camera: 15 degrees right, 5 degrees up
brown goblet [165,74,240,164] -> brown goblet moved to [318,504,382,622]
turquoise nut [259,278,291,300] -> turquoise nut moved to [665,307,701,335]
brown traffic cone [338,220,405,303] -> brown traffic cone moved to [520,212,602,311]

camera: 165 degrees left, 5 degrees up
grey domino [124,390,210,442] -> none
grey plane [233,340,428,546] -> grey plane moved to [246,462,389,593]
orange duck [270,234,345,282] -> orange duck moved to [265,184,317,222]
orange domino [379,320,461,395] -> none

--

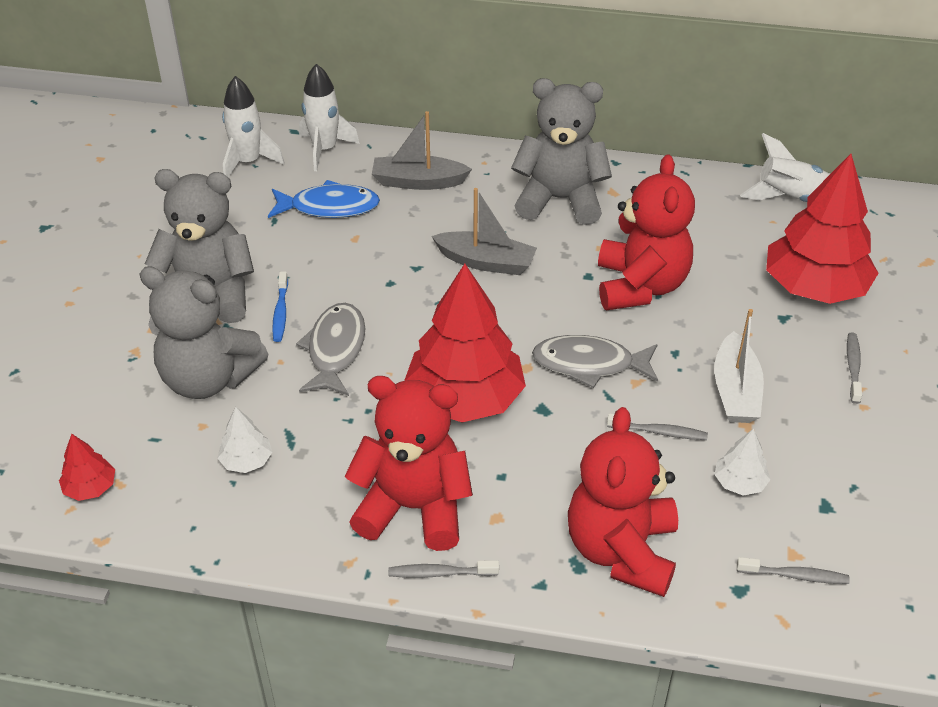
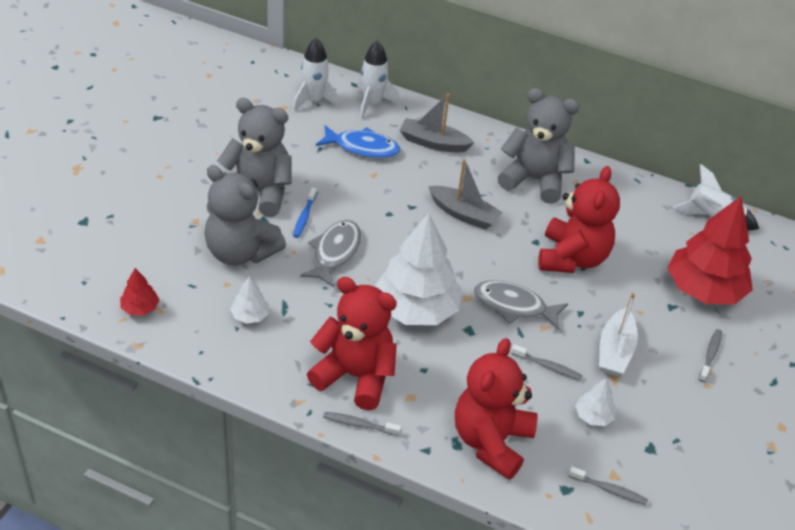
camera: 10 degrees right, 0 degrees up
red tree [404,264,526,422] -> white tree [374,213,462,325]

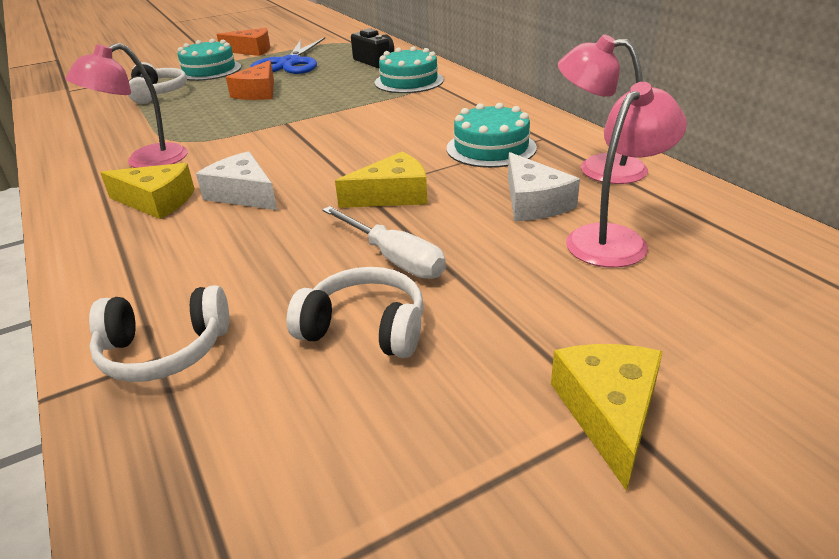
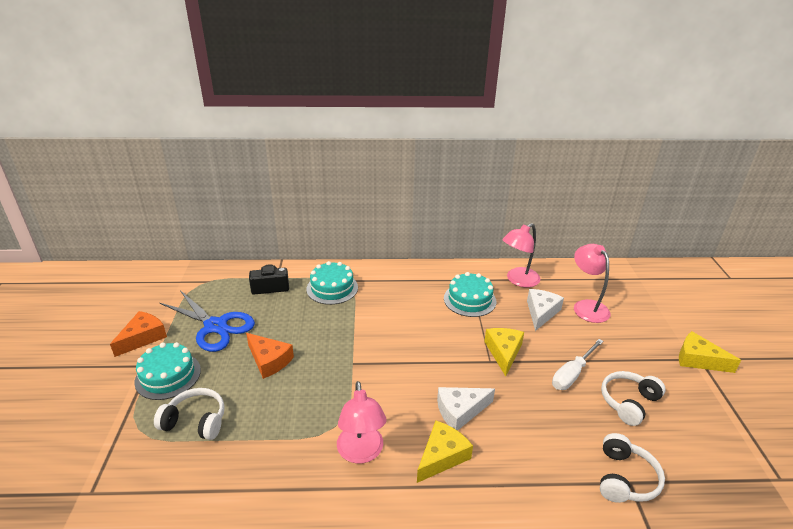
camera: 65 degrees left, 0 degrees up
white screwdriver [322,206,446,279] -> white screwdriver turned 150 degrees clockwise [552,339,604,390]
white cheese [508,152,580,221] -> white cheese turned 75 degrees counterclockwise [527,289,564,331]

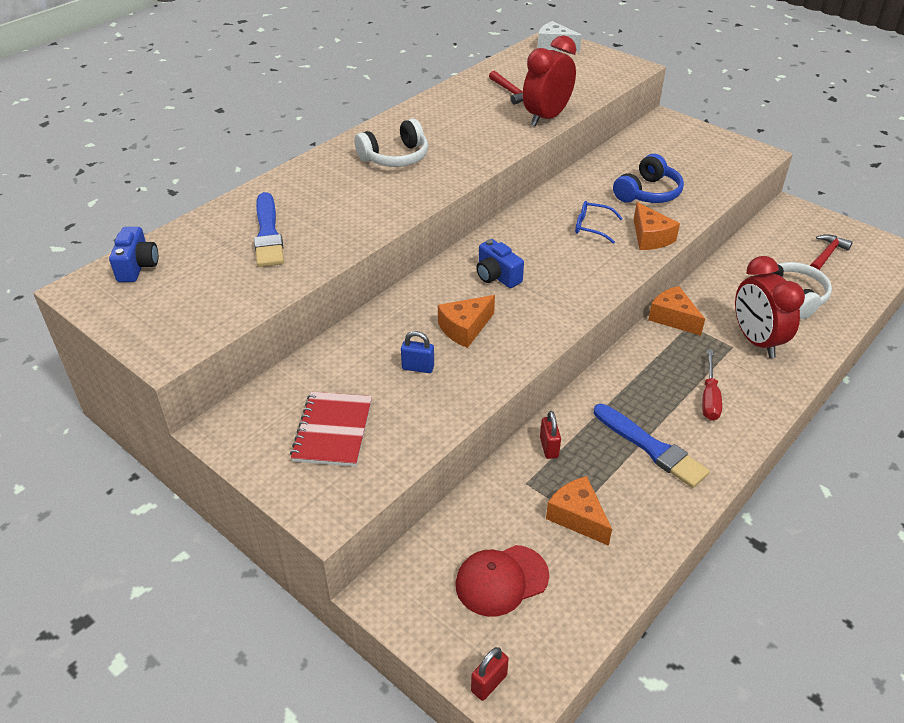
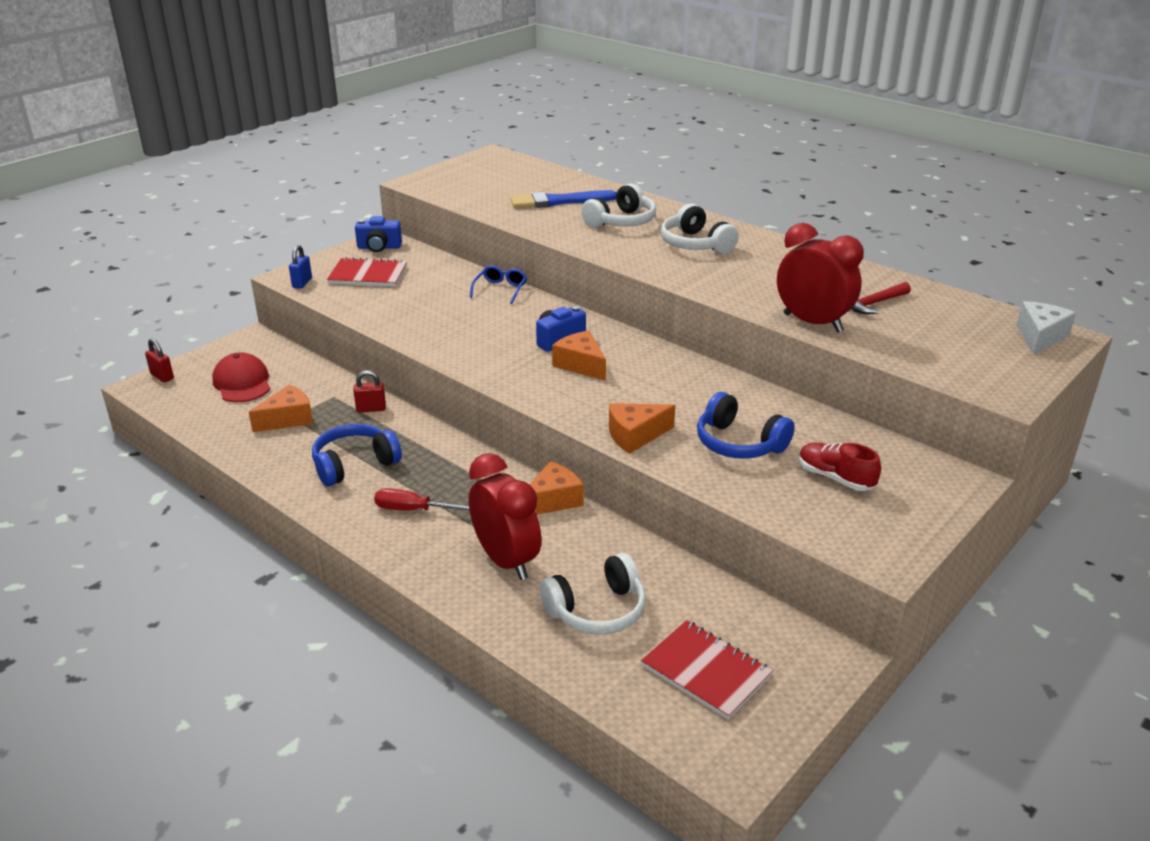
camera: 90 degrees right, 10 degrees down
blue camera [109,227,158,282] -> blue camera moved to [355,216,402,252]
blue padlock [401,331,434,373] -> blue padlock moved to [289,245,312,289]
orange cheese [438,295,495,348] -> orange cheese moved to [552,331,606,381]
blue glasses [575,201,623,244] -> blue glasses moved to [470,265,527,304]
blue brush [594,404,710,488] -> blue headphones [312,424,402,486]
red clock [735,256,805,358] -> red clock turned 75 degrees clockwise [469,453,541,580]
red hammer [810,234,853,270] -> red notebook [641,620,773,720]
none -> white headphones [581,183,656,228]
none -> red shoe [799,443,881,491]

■ REQUIREMENT:
Search the material for the word "brown" and copy each line where it occurs.

■ ANSWER FOR THIS EXERCISE:
brown goblet [165,74,240,164] -> brown goblet moved to [318,504,382,622]
brown traffic cone [338,220,405,303] -> brown traffic cone moved to [520,212,602,311]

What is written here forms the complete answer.